Records from a data collection
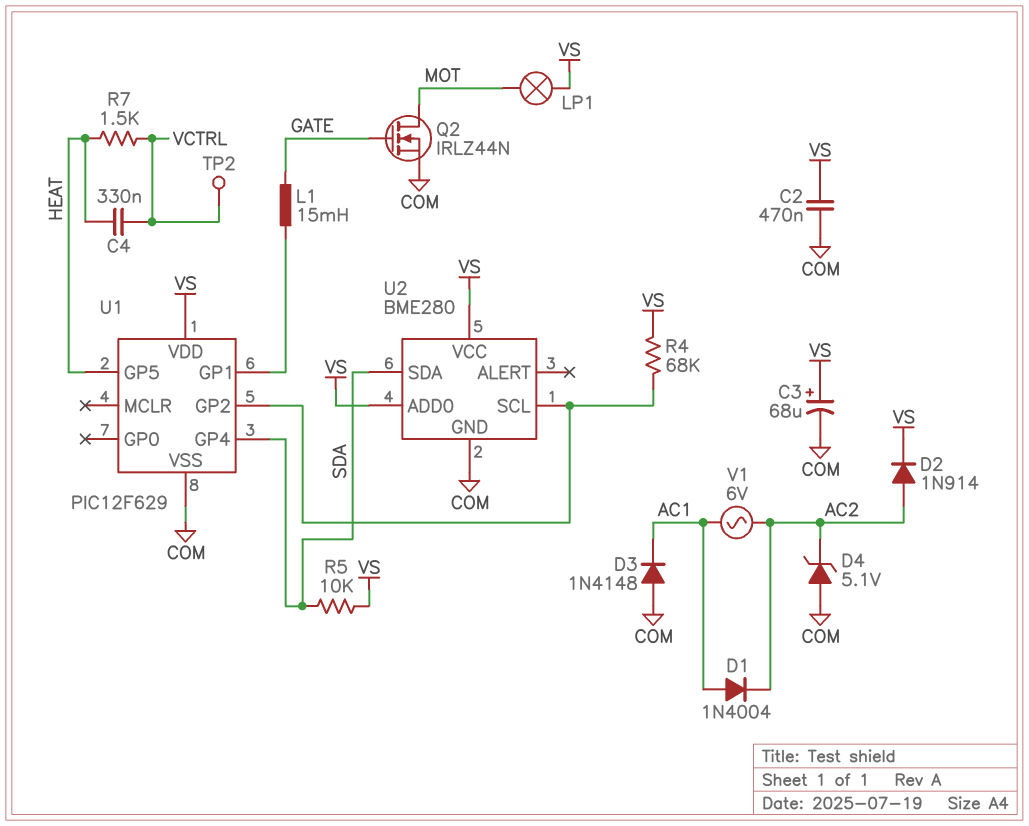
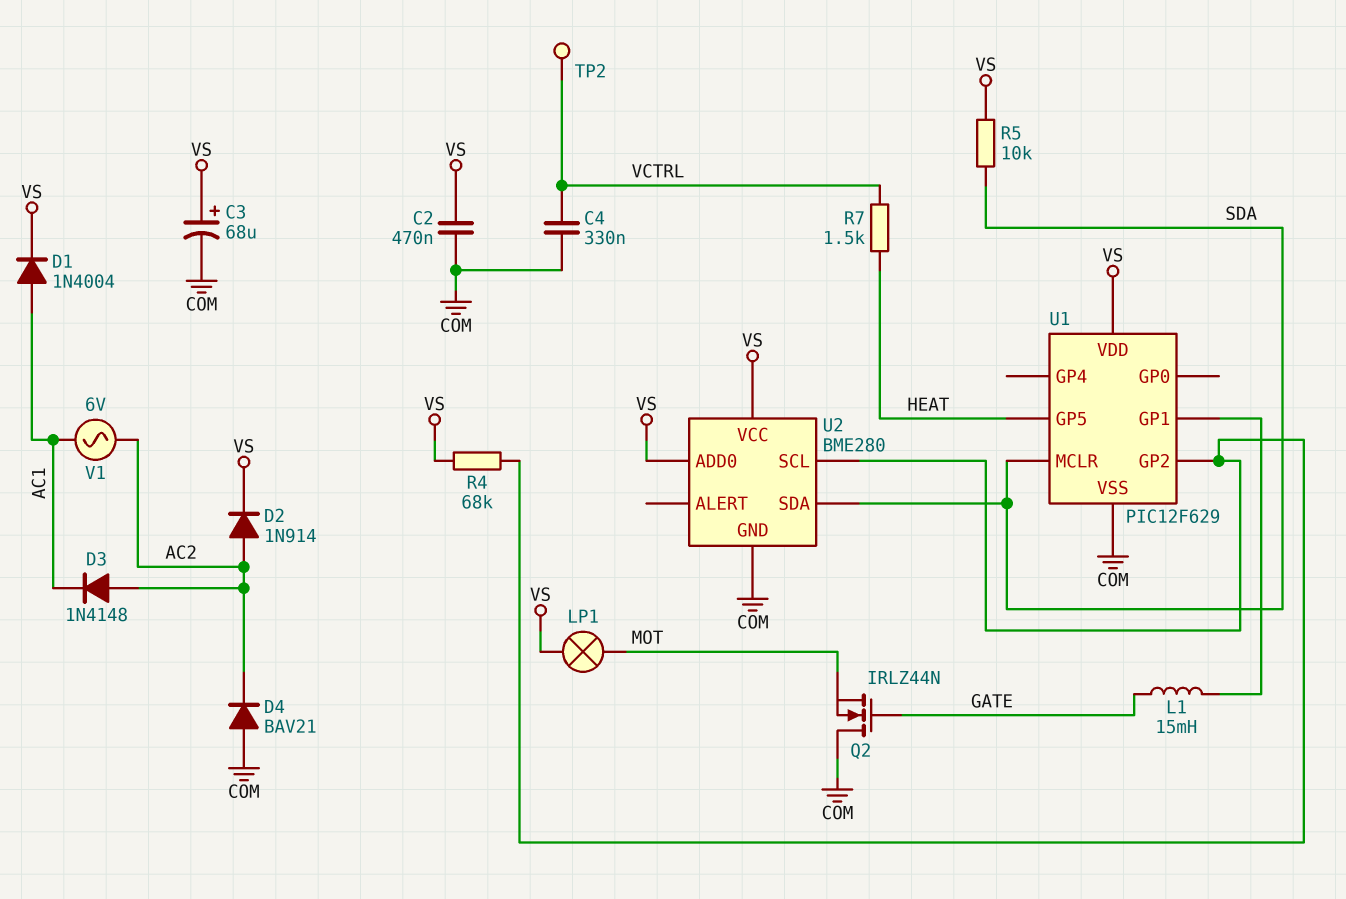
C4: 330nF (HEAT, VCTRL) -> 330nF (COM, VCTRL)
D1: diode 1N4004 (A AC1, K AC2) -> diode 1N4004 (A AC1, K VS)
D3: diode 1N4148 (A COM, K AC1) -> diode 1N4148 (A AC2, K AC1)
D4: zener 5.1V (A COM, K AC2) -> diode BAV21 (A COM, K AC2)
Q2: NMOS IRLZ44N (G GATE, D MOT, S COM) -> NMOS IRLZ44N (G GATE, D COM, S MOT)
U1 pin GP4: SDA -> none
U1 pin MCLR: none -> SDA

■ What the exercise asks:
Word for word, restate the lines from the one holding "D4: zener 5.1V" to the last line of the records.

■ Response:
D4: zener 5.1V (A COM, K AC2) -> diode BAV21 (A COM, K AC2)
Q2: NMOS IRLZ44N (G GATE, D MOT, S COM) -> NMOS IRLZ44N (G GATE, D COM, S MOT)
U1 pin GP4: SDA -> none
U1 pin MCLR: none -> SDA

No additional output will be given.